▸ WORK TO BE COMPLETED
Using the records below, give again exactly the lines from the line that contains "camera: 165 degrees right, 5 degrees up" through the line that contains "none -> white marker [309,97,367,126]", both ends included, and only those.

▸ RECORD SET
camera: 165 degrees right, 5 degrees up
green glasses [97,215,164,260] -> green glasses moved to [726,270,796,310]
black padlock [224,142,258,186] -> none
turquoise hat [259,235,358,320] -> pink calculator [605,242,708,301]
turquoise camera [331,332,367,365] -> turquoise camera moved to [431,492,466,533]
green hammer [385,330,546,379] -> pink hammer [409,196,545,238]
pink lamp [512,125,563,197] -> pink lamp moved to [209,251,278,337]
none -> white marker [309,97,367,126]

...

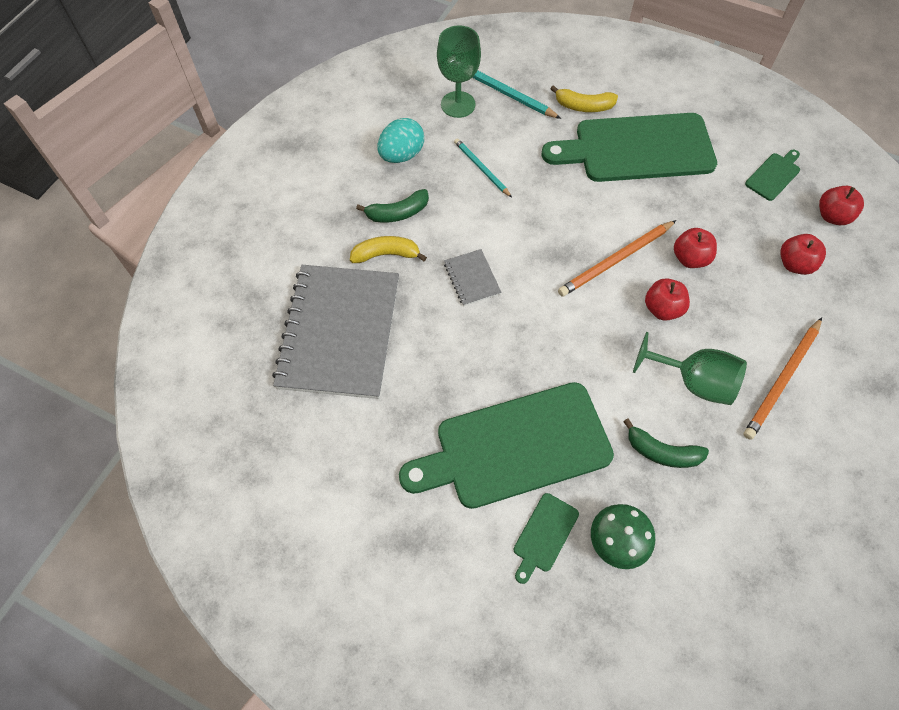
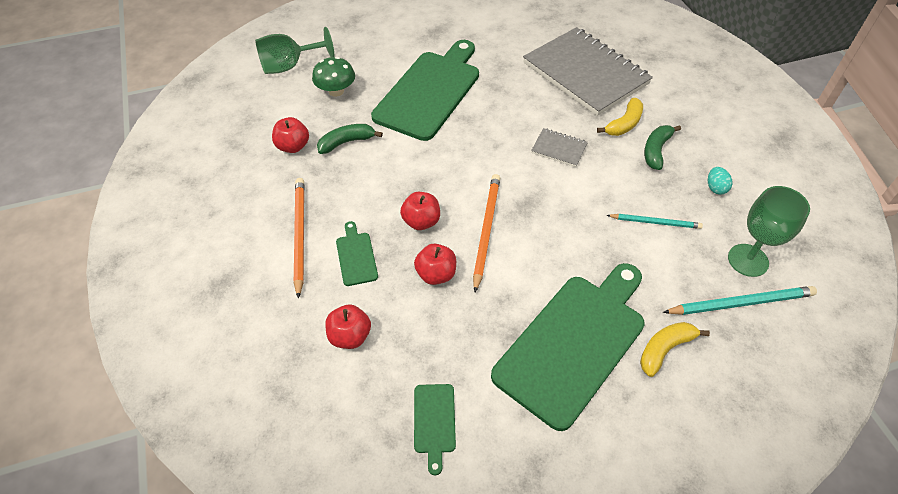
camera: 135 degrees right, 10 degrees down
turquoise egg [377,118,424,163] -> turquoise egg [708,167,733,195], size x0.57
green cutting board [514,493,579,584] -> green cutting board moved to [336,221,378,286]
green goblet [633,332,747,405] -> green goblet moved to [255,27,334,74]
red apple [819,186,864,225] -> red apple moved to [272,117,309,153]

--

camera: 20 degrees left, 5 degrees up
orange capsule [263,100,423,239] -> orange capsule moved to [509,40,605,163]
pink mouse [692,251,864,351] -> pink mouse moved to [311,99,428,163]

▸ RESPONSE
camera: 165 degrees right, 5 degrees up
green glasses [97,215,164,260] -> green glasses moved to [726,270,796,310]
black padlock [224,142,258,186] -> none
turquoise hat [259,235,358,320] -> pink calculator [605,242,708,301]
turquoise camera [331,332,367,365] -> turquoise camera moved to [431,492,466,533]
green hammer [385,330,546,379] -> pink hammer [409,196,545,238]
pink lamp [512,125,563,197] -> pink lamp moved to [209,251,278,337]
none -> white marker [309,97,367,126]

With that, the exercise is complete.